▶ _Input data_
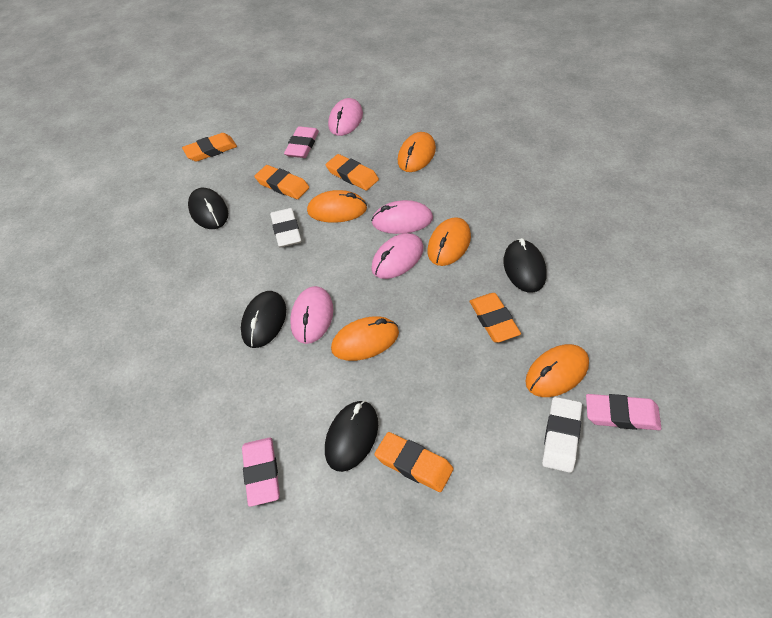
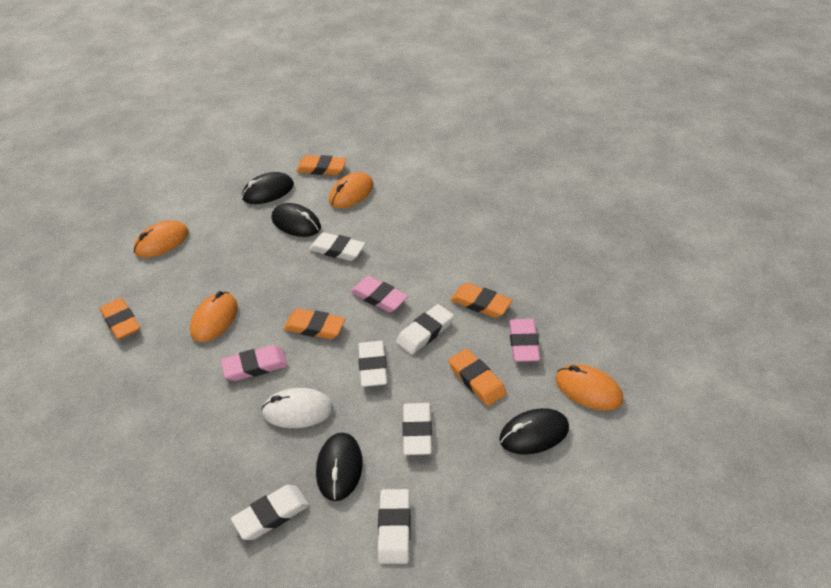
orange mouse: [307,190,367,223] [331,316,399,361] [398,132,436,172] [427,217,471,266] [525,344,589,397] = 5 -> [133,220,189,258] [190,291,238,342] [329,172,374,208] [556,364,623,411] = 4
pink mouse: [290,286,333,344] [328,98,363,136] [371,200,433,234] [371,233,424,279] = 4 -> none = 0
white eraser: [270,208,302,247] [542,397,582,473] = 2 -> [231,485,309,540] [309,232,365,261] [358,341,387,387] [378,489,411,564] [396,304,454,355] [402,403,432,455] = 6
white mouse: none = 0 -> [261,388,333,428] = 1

==

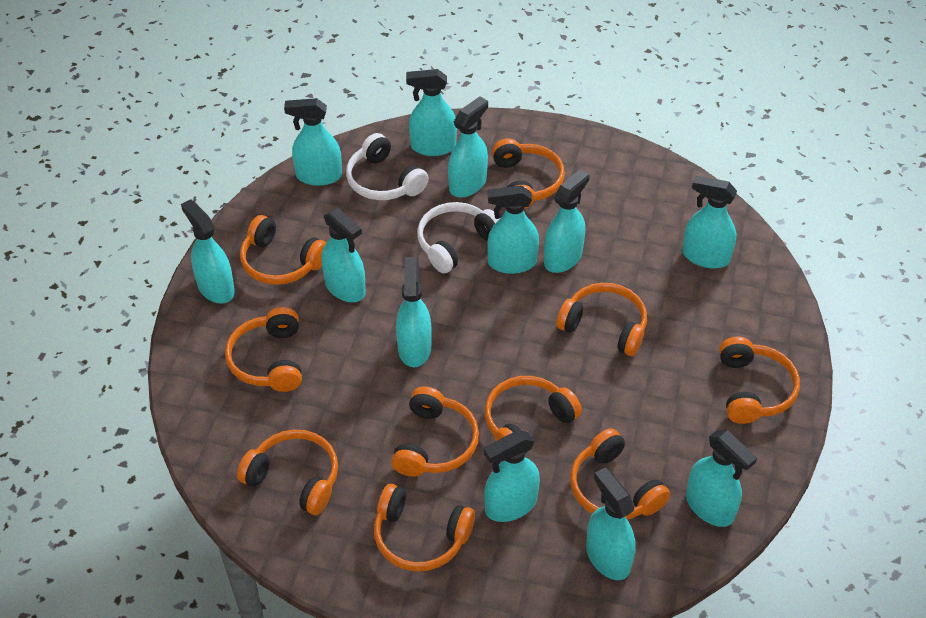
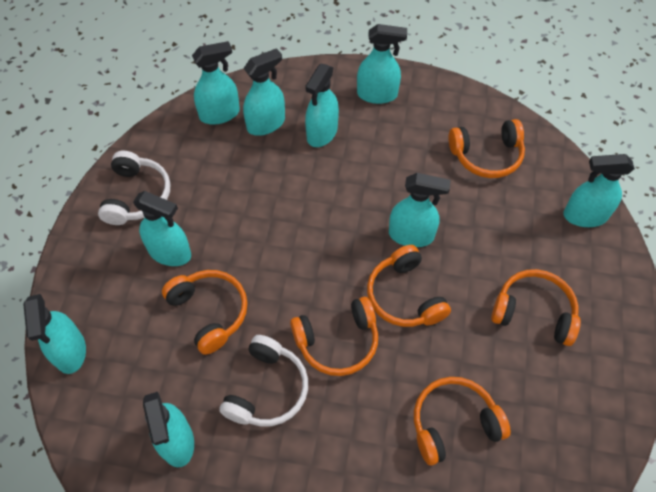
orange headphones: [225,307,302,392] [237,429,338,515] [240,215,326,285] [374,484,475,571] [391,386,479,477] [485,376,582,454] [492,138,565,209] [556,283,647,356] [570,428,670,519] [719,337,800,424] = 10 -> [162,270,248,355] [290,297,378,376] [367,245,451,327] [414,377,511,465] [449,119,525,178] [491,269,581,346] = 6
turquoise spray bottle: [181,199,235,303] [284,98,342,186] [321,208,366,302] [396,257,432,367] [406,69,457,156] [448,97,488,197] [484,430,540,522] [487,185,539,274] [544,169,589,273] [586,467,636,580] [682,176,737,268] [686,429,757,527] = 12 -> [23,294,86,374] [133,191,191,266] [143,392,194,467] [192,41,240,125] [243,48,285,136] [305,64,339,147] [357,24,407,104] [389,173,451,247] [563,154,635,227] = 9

▶ _Job item_
Lines containing the string "orange" are the ones to copy from the entries above.

▶ _Finished exercise_
orange mouse: [307,190,367,223] [331,316,399,361] [398,132,436,172] [427,217,471,266] [525,344,589,397] = 5 -> [133,220,189,258] [190,291,238,342] [329,172,374,208] [556,364,623,411] = 4
orange headphones: [225,307,302,392] [237,429,338,515] [240,215,326,285] [374,484,475,571] [391,386,479,477] [485,376,582,454] [492,138,565,209] [556,283,647,356] [570,428,670,519] [719,337,800,424] = 10 -> [162,270,248,355] [290,297,378,376] [367,245,451,327] [414,377,511,465] [449,119,525,178] [491,269,581,346] = 6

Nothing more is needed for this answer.